▸ **How to complete this task**: Copy all the lines of the data that include the word "yellow".

---------- Exercise material ----------

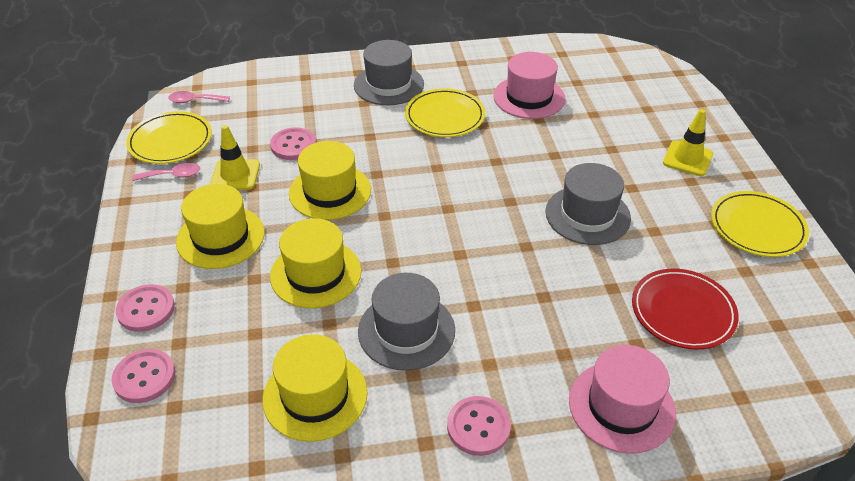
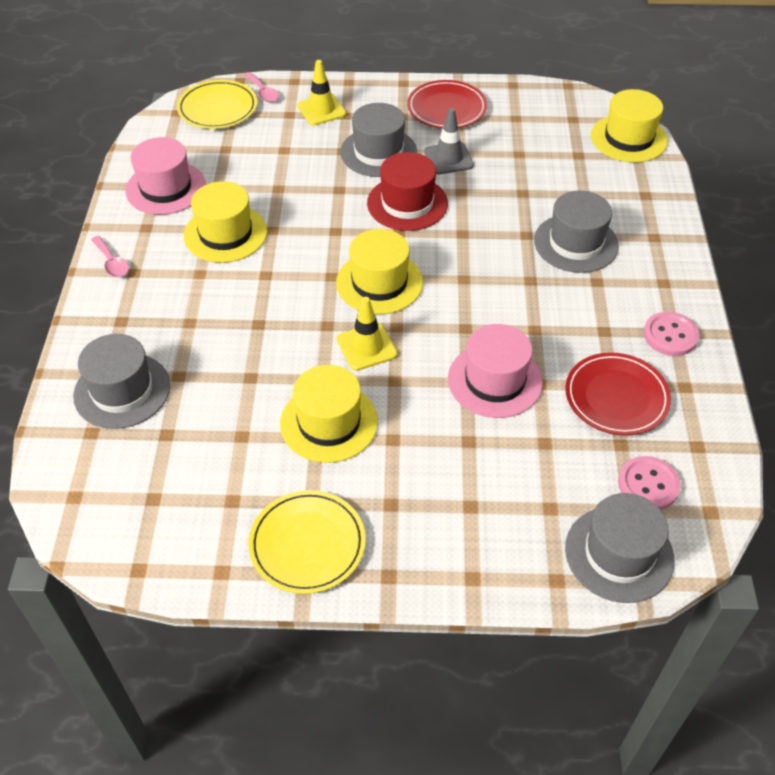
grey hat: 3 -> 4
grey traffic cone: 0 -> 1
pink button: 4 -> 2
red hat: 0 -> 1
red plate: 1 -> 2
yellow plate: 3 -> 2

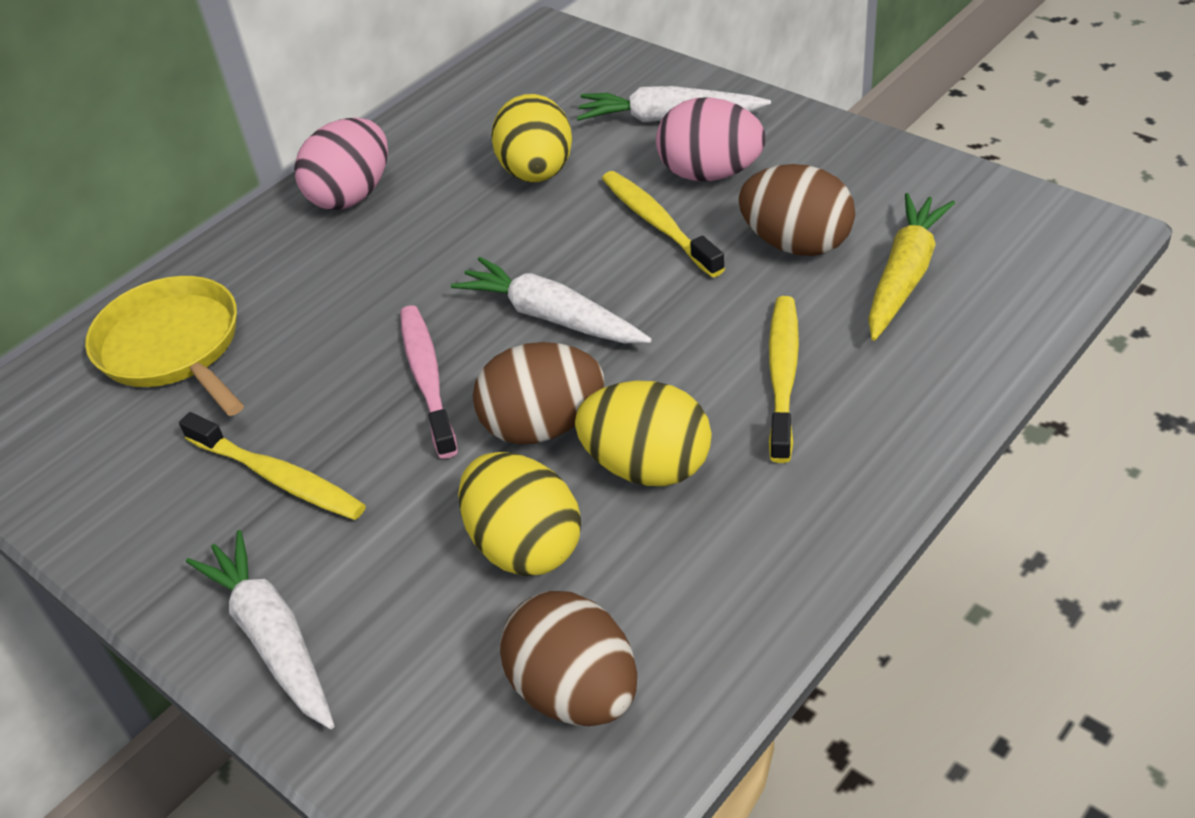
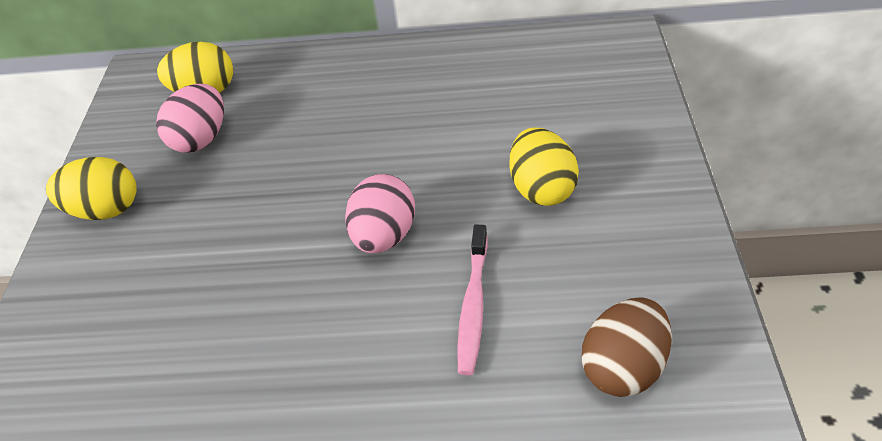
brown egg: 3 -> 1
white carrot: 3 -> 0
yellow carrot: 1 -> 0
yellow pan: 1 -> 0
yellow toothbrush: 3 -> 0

----------

▸ **Output**:
yellow plate: 3 -> 2
yellow carrot: 1 -> 0
yellow pan: 1 -> 0
yellow toothbrush: 3 -> 0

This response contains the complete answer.